▶ _Exercise requirements_: Write out again only the lines that run from the start of the entries to the line containing "building: [54,64,274,271] -> none", both included.

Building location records
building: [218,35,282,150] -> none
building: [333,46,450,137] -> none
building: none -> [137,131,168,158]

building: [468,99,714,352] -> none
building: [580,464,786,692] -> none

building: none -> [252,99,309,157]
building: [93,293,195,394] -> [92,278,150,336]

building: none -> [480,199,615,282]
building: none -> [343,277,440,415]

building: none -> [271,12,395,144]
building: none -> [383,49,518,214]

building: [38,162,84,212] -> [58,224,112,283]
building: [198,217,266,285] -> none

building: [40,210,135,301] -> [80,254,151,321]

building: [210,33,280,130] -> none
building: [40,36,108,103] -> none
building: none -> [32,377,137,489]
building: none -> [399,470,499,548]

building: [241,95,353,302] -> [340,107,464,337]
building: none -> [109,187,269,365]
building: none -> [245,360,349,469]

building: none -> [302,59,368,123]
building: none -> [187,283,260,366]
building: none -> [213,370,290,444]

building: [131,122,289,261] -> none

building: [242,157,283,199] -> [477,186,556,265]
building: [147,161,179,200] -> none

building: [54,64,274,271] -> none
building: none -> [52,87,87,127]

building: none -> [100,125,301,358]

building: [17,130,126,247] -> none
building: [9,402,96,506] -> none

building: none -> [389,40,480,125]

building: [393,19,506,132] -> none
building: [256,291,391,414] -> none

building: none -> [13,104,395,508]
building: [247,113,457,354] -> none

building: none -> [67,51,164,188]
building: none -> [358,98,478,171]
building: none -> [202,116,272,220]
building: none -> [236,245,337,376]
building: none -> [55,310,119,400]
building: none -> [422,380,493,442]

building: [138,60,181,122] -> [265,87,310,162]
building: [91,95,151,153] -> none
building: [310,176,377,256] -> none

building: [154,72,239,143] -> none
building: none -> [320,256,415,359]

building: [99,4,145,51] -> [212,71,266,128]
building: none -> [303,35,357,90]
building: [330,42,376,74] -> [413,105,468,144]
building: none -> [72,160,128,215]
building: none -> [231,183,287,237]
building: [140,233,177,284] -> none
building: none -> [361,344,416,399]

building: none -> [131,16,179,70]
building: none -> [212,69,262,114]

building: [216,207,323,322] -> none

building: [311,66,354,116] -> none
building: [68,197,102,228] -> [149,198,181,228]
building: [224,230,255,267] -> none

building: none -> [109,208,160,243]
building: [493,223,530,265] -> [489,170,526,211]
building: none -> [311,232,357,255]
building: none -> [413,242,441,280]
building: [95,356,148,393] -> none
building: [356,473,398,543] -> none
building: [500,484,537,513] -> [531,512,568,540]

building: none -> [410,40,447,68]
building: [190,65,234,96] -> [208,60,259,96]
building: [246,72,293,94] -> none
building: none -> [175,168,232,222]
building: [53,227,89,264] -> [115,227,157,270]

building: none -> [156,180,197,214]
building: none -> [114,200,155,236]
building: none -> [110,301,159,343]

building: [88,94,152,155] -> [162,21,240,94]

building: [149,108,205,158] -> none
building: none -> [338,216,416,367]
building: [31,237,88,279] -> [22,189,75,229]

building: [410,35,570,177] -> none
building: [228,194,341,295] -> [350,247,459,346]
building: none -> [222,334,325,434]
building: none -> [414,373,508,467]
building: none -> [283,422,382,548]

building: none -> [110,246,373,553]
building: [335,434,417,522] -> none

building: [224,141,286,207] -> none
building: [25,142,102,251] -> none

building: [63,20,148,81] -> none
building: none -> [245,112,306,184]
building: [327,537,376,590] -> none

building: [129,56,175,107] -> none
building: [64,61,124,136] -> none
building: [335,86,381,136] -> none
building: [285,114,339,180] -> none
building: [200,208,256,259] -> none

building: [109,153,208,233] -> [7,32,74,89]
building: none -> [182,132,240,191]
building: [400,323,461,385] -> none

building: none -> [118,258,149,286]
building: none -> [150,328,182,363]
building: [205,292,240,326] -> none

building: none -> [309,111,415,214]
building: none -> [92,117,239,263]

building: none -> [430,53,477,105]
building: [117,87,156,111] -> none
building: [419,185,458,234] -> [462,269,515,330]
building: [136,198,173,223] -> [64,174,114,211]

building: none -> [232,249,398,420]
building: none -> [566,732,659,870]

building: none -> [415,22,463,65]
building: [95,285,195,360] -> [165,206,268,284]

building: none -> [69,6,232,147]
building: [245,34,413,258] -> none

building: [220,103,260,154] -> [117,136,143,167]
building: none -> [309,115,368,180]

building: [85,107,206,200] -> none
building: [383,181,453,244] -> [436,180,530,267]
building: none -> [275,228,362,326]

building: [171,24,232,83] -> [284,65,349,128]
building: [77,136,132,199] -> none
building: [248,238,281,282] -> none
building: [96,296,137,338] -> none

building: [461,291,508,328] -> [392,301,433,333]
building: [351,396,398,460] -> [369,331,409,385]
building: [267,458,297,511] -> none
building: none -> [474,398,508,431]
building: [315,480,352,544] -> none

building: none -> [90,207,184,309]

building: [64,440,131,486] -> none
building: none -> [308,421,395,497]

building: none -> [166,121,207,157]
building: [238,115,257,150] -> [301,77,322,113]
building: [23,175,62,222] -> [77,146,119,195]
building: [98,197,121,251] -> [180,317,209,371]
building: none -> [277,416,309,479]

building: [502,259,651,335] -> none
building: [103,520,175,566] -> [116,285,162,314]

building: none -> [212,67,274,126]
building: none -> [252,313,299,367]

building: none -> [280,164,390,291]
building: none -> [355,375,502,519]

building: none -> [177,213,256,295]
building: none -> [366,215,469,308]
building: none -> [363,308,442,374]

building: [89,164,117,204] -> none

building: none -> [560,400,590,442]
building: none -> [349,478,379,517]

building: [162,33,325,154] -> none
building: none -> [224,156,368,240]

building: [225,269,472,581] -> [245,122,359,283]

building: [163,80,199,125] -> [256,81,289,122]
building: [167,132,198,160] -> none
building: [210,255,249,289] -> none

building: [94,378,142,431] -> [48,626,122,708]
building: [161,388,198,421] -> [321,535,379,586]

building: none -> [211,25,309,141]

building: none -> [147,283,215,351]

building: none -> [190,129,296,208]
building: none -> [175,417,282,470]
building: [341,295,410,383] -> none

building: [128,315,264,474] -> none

▶ _Result for this task_:
building: [218,35,282,150] -> none
building: [333,46,450,137] -> none
building: none -> [137,131,168,158]

building: [468,99,714,352] -> none
building: [580,464,786,692] -> none

building: none -> [252,99,309,157]
building: [93,293,195,394] -> [92,278,150,336]

building: none -> [480,199,615,282]
building: none -> [343,277,440,415]

building: none -> [271,12,395,144]
building: none -> [383,49,518,214]

building: [38,162,84,212] -> [58,224,112,283]
building: [198,217,266,285] -> none

building: [40,210,135,301] -> [80,254,151,321]

building: [210,33,280,130] -> none
building: [40,36,108,103] -> none
building: none -> [32,377,137,489]
building: none -> [399,470,499,548]

building: [241,95,353,302] -> [340,107,464,337]
building: none -> [109,187,269,365]
building: none -> [245,360,349,469]

building: none -> [302,59,368,123]
building: none -> [187,283,260,366]
building: none -> [213,370,290,444]

building: [131,122,289,261] -> none

building: [242,157,283,199] -> [477,186,556,265]
building: [147,161,179,200] -> none

building: [54,64,274,271] -> none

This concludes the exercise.